Records shown –
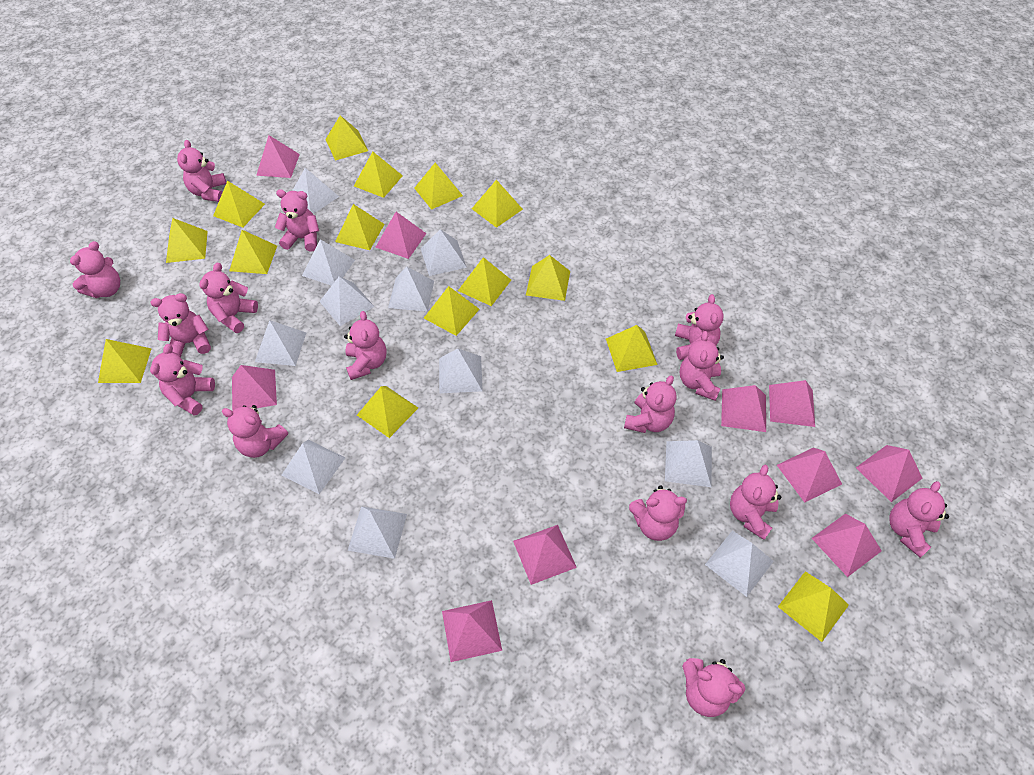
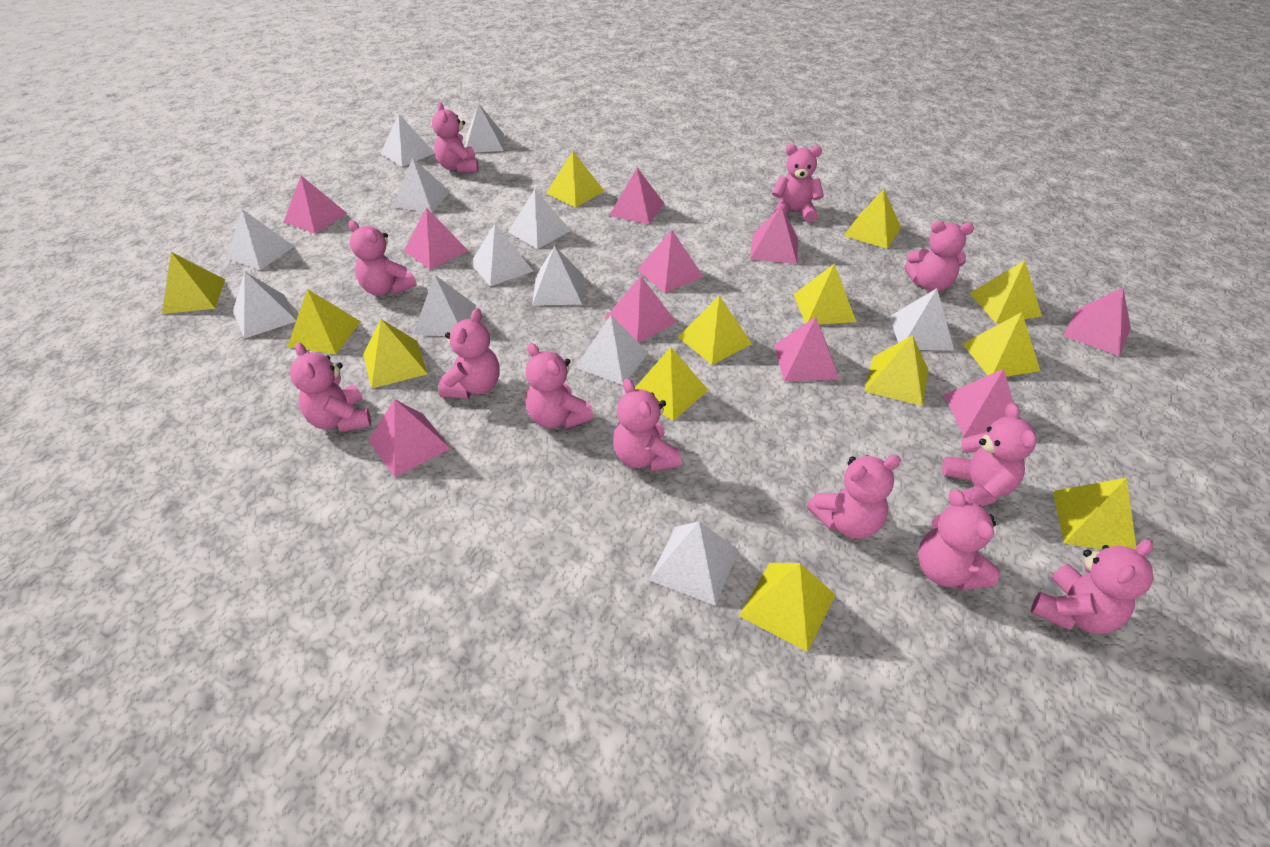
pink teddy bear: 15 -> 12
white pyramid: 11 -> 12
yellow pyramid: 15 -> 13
==
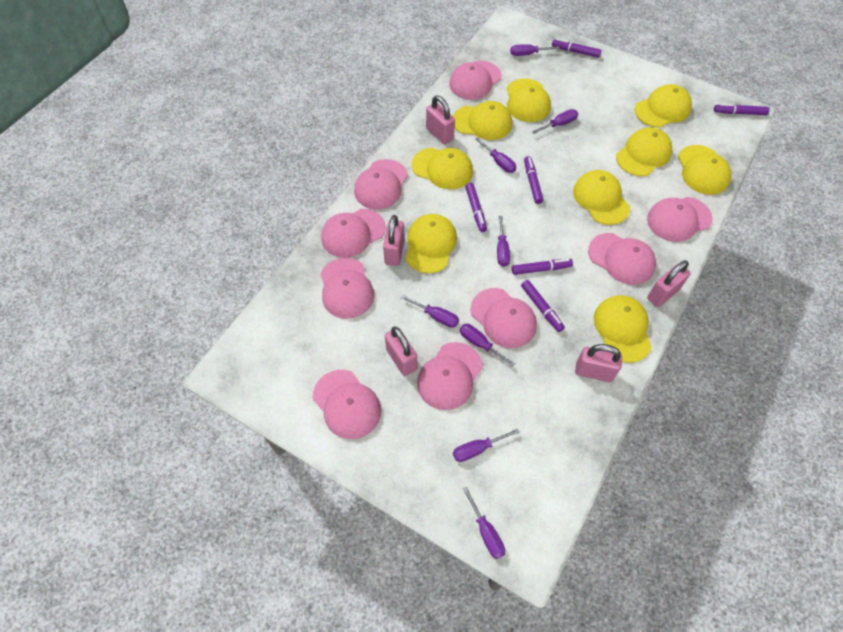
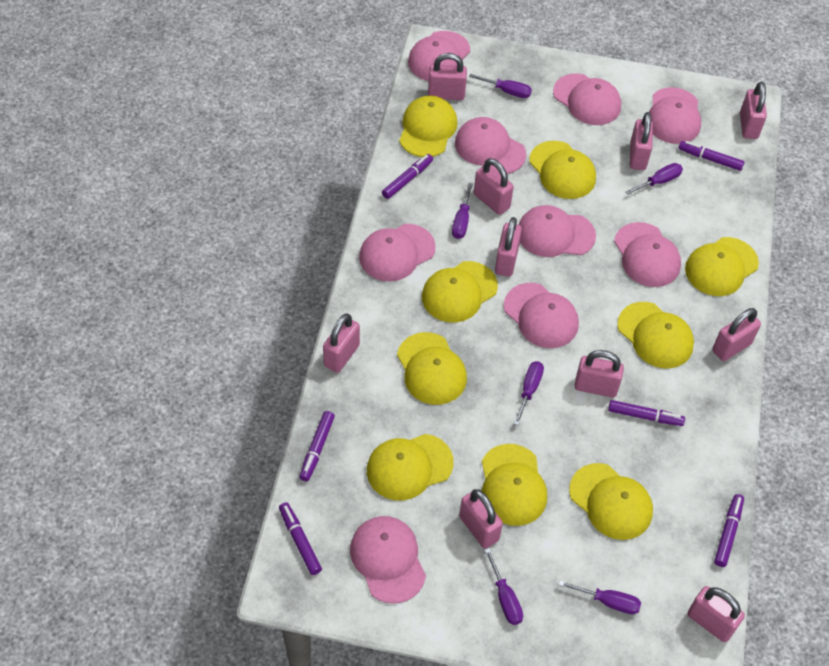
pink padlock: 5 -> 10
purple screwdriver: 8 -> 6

What is needed – What you return must be an exact retyping of the lines above starting at the line with "pink teddy bear: 15 -> 12" and ending at the line with "yellow pyramid: 15 -> 13", and nothing besides.

Your solution –
pink teddy bear: 15 -> 12
white pyramid: 11 -> 12
yellow pyramid: 15 -> 13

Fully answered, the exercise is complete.